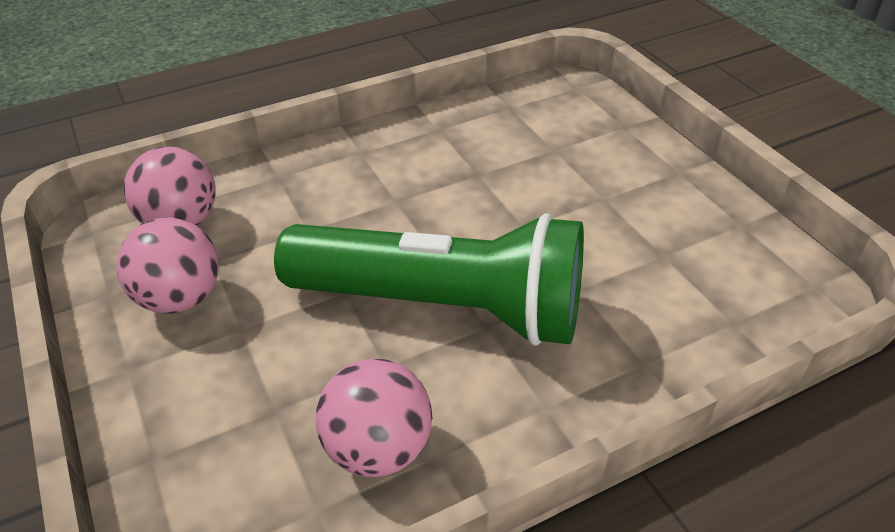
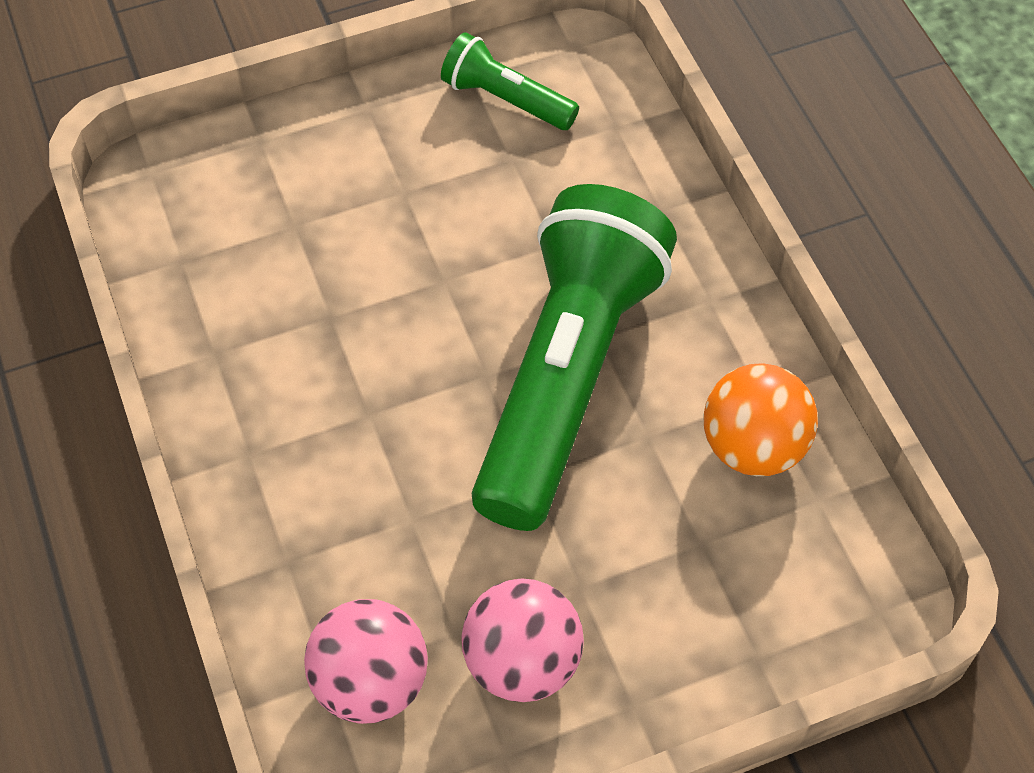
camera: 85 degrees left, 15 degrees up
pink ball [316,359,432,477] -> orange ball [703,363,818,476]
none -> green flashlight [441,32,579,130]

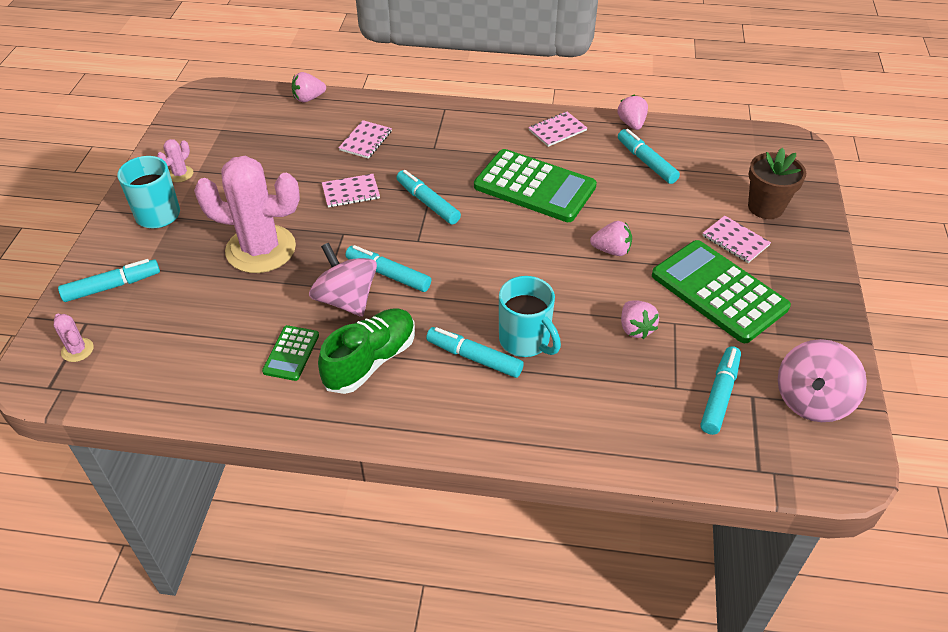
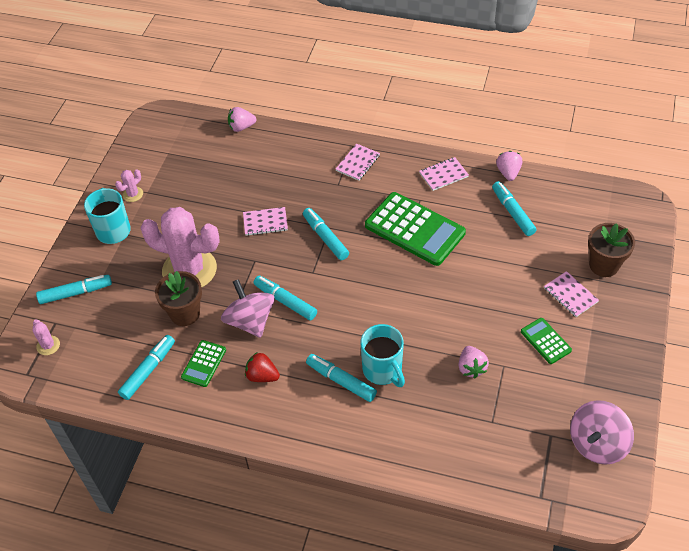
camera: 10 degrees right, 5 degrees up
green shoe [318,309,415,394] -> red strawberry [245,352,280,382]
pink notebook [338,120,392,159] -> pink notebook moved to [336,144,380,181]
pink strawberry [590,221,632,256] -> none
green calculator [652,240,791,343] -> green calculator [521,318,572,364], size x0.49
turquoise marker [701,346,741,435] -> turquoise marker moved to [118,335,175,400]
none -> brown flower pot [155,271,202,326]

▶ [Task objective]: Return verbatim each line from the one that mentions "pink strawberry [590,221,632,256] -> none" to the end of the entries, inclusive.

▶ [Solution to the exercise]:
pink strawberry [590,221,632,256] -> none
green calculator [652,240,791,343] -> green calculator [521,318,572,364], size x0.49
turquoise marker [701,346,741,435] -> turquoise marker moved to [118,335,175,400]
none -> brown flower pot [155,271,202,326]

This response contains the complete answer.